■ **Exercise directions**
Reproduce the records below exactly from their first line through the line containing "The ebony drink", omitting all pictures.

-------- Given entries

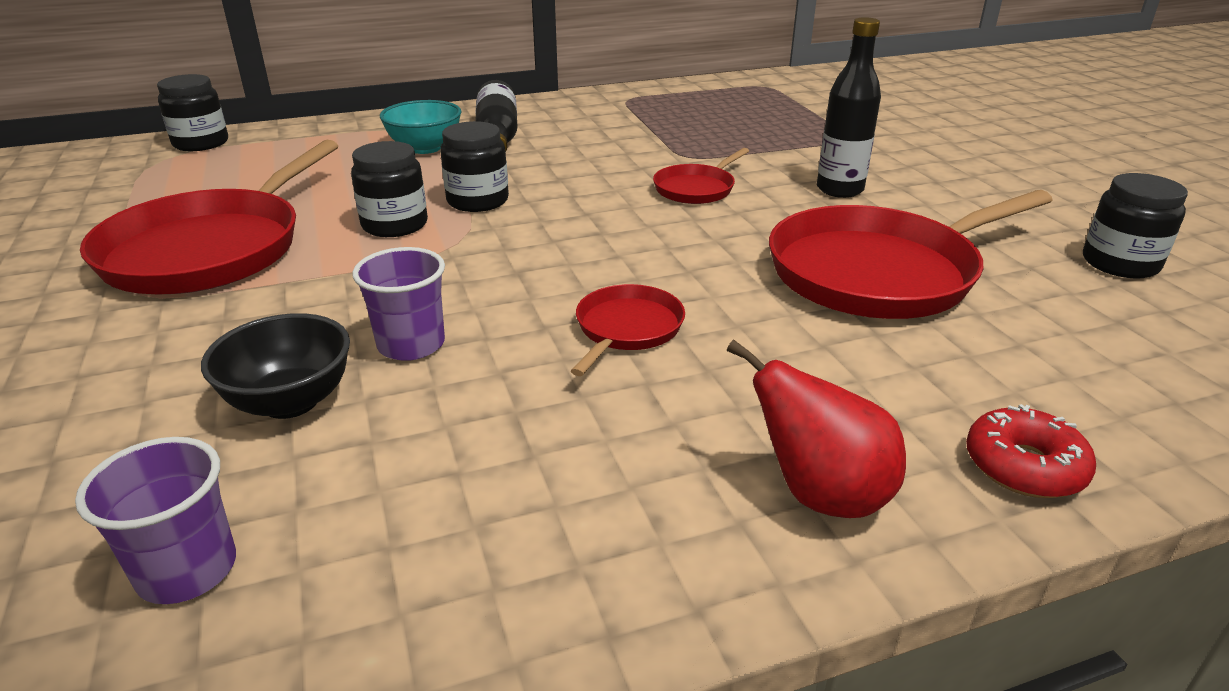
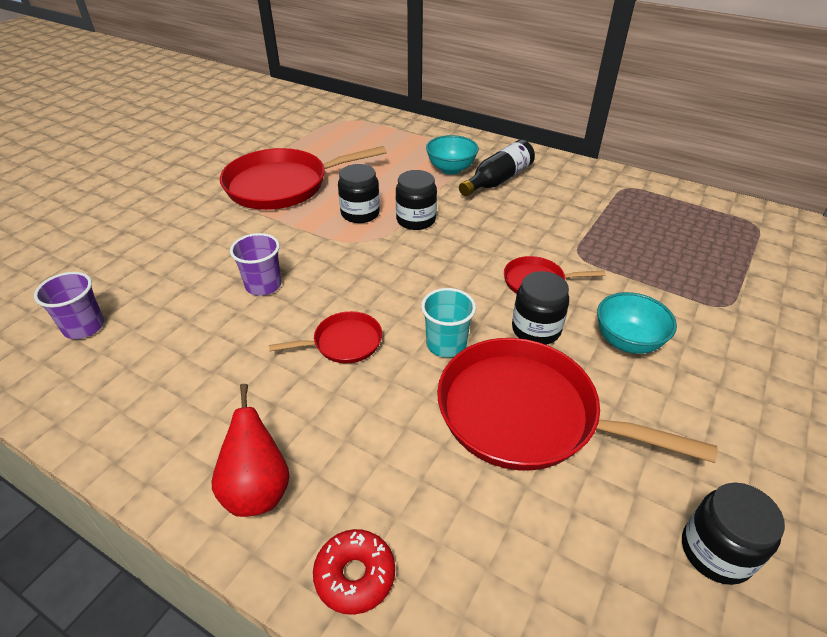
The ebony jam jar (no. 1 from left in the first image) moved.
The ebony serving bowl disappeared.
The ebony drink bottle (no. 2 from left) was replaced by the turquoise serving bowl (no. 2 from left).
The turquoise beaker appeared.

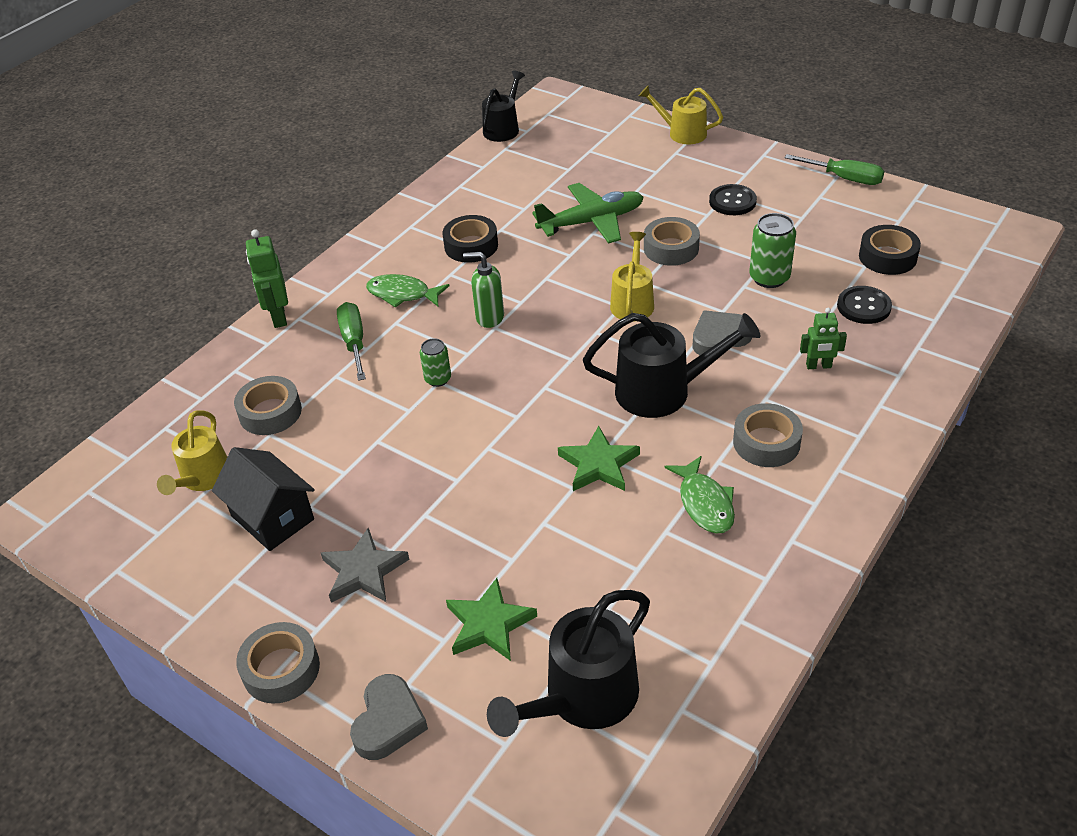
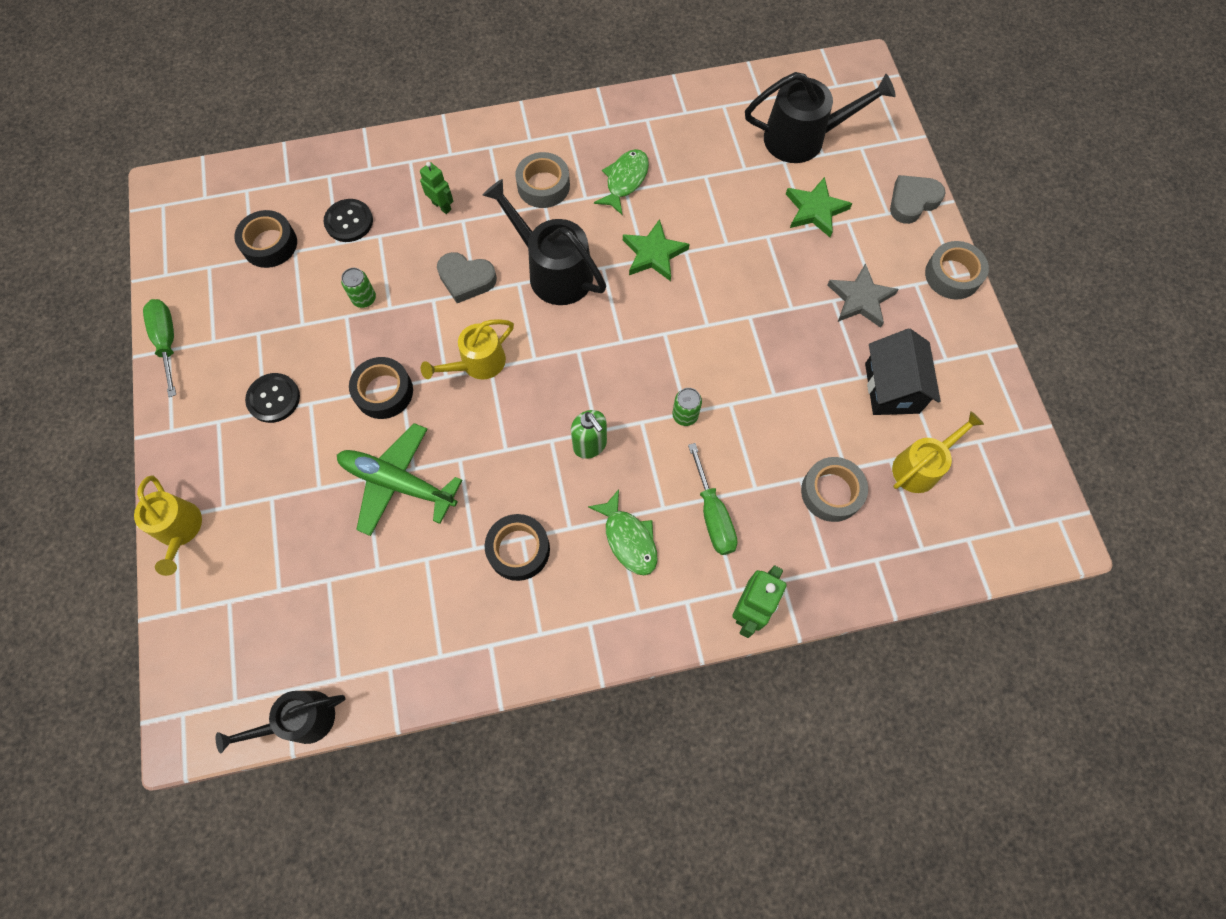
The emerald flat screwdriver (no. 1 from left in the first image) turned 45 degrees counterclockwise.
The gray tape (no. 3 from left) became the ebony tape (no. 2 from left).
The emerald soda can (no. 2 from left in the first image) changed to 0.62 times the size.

----------------

■ **Task output**
The ebony jam jar (no. 1 from left in the first image) moved.
The ebony serving bowl disappeared.
The ebony drink bottle (no. 2 from left) was replaced by the turquoise serving bowl (no. 2 from left).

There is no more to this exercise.